• _To do_:
Give the data below again exactly as written, but without the pictures.

### Dataset content ###

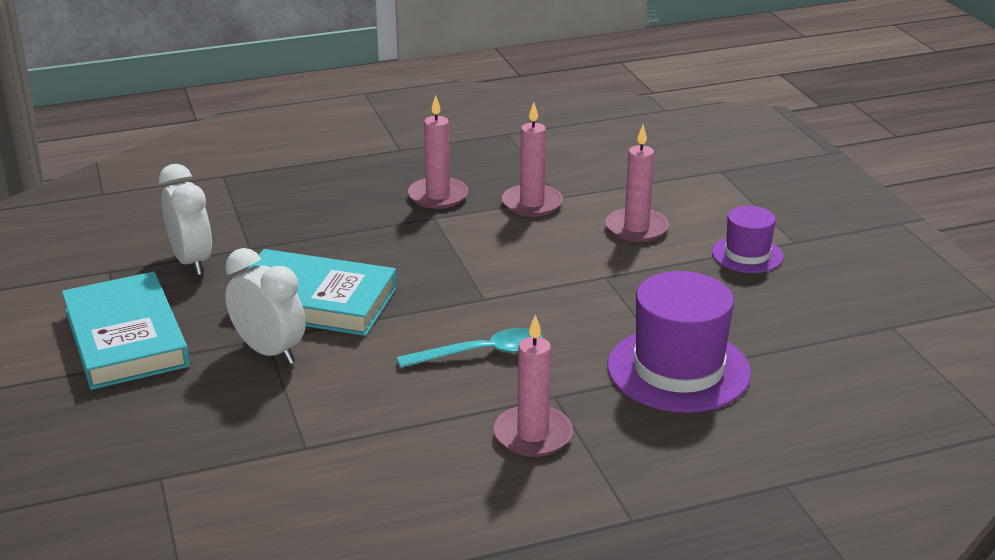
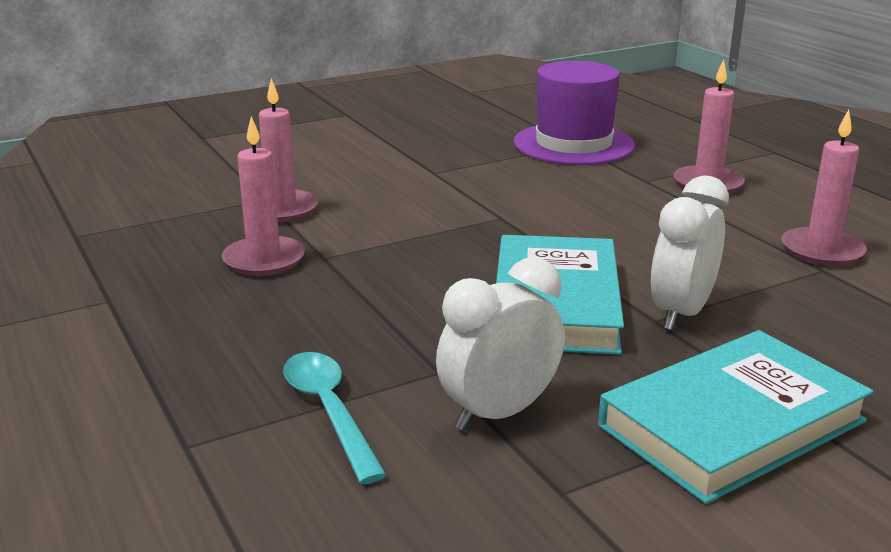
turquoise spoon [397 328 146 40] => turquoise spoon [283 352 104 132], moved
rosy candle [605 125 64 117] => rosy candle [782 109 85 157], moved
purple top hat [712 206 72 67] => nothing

###

• _Solution to the problem_:
turquoise spoon [397 328 146 40] => turquoise spoon [283 352 104 132], moved
rosy candle [605 125 64 117] => rosy candle [782 109 85 157], moved
purple top hat [712 206 72 67] => nothing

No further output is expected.